* Extracted records:
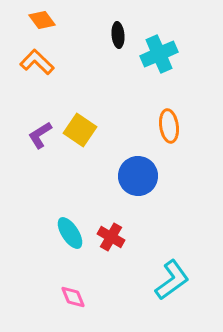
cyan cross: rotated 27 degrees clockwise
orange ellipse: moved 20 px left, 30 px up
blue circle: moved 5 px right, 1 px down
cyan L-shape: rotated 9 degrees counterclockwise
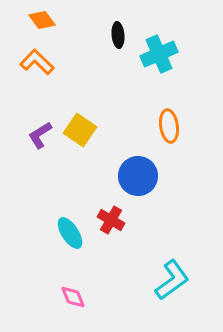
red cross: moved 17 px up
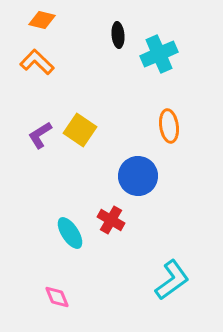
orange diamond: rotated 40 degrees counterclockwise
pink diamond: moved 16 px left
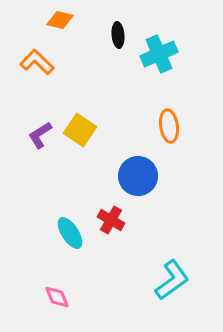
orange diamond: moved 18 px right
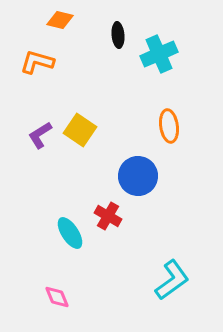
orange L-shape: rotated 28 degrees counterclockwise
red cross: moved 3 px left, 4 px up
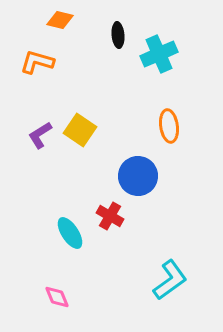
red cross: moved 2 px right
cyan L-shape: moved 2 px left
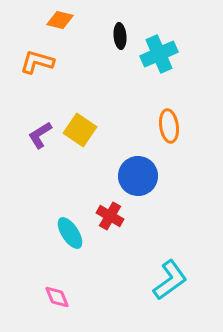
black ellipse: moved 2 px right, 1 px down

* What you are asked to do:
Arrange the data from its beginning up to and including the line that contains "orange diamond: moved 18 px right" as a numbered list. Leave out blank lines and the pictures.

* Task result:
1. cyan cross: rotated 27 degrees clockwise
2. orange ellipse: moved 20 px left, 30 px up
3. blue circle: moved 5 px right, 1 px down
4. cyan L-shape: rotated 9 degrees counterclockwise
5. red cross: moved 17 px up
6. orange diamond: rotated 40 degrees counterclockwise
7. pink diamond: moved 16 px left
8. orange diamond: moved 18 px right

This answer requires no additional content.